> [THE PROBLEM]: Give again, word for word, every line below from the one that has "coche (naranja) (396 118) -> none" through the one that has "camera: 25 degrees right, 15 degrees down", both included, and no others.
WORKING DATA: Begin
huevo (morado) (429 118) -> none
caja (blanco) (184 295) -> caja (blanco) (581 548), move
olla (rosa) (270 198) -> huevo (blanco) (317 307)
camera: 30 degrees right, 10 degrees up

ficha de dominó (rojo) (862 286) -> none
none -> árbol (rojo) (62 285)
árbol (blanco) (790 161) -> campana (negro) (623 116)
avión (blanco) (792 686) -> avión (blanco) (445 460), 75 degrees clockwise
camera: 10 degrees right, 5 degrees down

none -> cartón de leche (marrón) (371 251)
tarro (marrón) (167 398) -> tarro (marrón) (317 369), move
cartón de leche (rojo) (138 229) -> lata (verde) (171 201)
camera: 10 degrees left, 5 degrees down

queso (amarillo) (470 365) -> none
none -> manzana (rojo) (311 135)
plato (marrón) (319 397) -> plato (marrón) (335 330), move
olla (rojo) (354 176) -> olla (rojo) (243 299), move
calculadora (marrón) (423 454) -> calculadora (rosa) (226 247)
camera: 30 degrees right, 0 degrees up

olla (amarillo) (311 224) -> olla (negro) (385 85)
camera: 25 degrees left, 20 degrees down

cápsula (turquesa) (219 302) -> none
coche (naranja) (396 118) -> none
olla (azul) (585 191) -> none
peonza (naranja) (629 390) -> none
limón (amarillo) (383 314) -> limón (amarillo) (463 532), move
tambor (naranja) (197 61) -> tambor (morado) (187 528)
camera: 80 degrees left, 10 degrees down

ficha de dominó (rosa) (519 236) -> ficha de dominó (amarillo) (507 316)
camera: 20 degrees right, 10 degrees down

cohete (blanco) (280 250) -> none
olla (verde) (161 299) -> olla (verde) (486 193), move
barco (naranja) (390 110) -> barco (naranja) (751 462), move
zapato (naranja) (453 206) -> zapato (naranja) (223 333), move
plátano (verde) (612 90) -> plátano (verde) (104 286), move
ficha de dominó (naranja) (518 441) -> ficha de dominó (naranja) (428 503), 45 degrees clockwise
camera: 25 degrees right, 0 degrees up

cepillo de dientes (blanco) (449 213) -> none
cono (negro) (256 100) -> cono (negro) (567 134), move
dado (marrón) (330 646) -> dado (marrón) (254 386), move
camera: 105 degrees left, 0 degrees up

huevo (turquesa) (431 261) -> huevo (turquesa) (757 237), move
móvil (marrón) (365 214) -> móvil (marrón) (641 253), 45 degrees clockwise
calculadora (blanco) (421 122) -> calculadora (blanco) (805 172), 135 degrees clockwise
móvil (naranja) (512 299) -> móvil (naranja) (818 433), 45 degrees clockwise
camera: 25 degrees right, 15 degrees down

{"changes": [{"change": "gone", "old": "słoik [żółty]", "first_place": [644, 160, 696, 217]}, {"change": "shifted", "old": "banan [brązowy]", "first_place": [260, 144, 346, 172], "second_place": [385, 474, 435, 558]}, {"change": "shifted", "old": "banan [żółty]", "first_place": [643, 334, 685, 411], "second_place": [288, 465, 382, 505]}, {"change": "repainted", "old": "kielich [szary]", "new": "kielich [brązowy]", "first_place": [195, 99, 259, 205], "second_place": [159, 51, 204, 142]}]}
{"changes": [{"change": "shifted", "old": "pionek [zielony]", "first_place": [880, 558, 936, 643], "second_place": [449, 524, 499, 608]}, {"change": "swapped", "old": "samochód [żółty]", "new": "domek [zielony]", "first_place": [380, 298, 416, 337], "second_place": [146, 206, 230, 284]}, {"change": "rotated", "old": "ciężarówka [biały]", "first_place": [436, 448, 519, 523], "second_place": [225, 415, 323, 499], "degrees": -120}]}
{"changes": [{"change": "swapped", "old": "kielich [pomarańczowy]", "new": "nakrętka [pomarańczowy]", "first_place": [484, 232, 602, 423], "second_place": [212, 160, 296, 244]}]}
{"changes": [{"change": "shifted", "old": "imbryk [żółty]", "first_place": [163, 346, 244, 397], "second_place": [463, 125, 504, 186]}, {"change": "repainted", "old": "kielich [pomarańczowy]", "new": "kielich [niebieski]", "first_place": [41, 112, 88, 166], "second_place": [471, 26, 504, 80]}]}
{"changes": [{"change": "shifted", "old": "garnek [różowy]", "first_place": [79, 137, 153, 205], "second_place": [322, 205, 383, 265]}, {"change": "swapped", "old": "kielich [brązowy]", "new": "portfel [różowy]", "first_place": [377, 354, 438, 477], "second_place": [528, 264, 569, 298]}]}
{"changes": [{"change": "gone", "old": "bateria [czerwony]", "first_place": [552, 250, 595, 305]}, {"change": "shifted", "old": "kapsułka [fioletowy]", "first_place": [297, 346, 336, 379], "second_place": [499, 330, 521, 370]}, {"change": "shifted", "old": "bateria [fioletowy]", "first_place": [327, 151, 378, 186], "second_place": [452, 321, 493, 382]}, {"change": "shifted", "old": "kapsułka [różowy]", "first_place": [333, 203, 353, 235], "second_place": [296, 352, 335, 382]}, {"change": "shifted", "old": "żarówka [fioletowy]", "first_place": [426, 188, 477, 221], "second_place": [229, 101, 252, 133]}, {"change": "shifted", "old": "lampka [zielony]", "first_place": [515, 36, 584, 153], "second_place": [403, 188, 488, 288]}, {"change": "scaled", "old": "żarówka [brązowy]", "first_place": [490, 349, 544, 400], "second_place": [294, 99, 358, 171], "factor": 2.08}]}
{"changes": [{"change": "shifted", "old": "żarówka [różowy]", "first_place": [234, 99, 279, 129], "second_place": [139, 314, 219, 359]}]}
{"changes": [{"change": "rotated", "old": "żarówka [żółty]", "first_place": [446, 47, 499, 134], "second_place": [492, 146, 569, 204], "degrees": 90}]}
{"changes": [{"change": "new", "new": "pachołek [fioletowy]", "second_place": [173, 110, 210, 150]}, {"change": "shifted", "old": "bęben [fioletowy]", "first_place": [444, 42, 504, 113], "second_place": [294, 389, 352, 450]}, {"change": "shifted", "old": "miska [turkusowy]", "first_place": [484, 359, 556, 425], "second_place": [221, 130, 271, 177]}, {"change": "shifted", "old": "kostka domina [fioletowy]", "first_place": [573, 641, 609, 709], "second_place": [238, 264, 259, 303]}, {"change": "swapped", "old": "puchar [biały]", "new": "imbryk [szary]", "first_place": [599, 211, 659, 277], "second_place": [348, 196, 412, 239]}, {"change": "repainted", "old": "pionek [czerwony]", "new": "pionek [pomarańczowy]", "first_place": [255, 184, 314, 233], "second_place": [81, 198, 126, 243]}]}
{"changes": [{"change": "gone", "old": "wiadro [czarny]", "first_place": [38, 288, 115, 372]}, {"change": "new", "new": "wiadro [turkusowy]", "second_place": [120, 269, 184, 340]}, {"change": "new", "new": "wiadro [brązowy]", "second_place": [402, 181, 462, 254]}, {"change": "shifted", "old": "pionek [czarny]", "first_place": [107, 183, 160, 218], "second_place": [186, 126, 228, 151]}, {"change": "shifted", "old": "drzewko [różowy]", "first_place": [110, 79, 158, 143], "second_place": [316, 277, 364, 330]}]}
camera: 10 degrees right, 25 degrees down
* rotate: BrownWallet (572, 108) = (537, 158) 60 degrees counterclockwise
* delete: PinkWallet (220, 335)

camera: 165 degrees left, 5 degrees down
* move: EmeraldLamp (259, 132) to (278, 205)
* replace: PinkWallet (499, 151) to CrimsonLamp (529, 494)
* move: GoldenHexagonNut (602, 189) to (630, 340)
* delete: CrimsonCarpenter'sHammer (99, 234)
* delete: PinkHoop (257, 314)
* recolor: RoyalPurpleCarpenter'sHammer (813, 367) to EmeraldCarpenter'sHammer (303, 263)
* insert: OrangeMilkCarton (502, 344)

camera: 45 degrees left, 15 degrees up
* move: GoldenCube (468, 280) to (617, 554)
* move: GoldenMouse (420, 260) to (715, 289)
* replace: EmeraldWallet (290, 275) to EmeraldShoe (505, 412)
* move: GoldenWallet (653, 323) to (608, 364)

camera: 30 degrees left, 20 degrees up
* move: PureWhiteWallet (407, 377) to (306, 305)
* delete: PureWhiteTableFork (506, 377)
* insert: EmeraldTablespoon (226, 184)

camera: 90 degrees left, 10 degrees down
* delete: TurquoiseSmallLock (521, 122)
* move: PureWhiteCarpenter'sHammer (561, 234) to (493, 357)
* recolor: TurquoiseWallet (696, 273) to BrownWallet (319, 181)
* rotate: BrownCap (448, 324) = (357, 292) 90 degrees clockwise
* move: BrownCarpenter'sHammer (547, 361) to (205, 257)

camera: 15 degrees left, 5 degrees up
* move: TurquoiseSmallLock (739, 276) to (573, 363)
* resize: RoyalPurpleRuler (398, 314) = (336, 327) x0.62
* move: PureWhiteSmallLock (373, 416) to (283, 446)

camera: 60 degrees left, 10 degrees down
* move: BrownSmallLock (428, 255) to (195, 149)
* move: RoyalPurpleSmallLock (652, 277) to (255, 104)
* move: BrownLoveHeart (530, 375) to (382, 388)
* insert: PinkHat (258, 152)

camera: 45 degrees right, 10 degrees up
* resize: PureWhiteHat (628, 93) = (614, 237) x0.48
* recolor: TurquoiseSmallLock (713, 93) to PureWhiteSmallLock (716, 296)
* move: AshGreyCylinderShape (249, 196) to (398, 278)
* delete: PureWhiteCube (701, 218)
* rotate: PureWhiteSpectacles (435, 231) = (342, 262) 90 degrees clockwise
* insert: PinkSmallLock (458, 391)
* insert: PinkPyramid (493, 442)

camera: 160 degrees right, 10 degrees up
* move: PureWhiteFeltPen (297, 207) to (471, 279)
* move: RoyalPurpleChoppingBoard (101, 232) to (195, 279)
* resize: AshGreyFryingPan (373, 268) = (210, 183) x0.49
WORKING DATA: End
> [REPLY]:
coche (naranja) (396 118) -> none
olla (azul) (585 191) -> none
peonza (naranja) (629 390) -> none
limón (amarillo) (383 314) -> limón (amarillo) (463 532), move
tambor (naranja) (197 61) -> tambor (morado) (187 528)
camera: 80 degrees left, 10 degrees down

ficha de dominó (rosa) (519 236) -> ficha de dominó (amarillo) (507 316)
camera: 20 degrees right, 10 degrees down

cohete (blanco) (280 250) -> none
olla (verde) (161 299) -> olla (verde) (486 193), move
barco (naranja) (390 110) -> barco (naranja) (751 462), move
zapato (naranja) (453 206) -> zapato (naranja) (223 333), move
plátano (verde) (612 90) -> plátano (verde) (104 286), move
ficha de dominó (naranja) (518 441) -> ficha de dominó (naranja) (428 503), 45 degrees clockwise
camera: 25 degrees right, 0 degrees up

cepillo de dientes (blanco) (449 213) -> none
cono (negro) (256 100) -> cono (negro) (567 134), move
dado (marrón) (330 646) -> dado (marrón) (254 386), move
camera: 105 degrees left, 0 degrees up

huevo (turquesa) (431 261) -> huevo (turquesa) (757 237), move
móvil (marrón) (365 214) -> móvil (marrón) (641 253), 45 degrees clockwise
calculadora (blanco) (421 122) -> calculadora (blanco) (805 172), 135 degrees clockwise
móvil (naranja) (512 299) -> móvil (naranja) (818 433), 45 degrees clockwise
camera: 25 degrees right, 15 degrees down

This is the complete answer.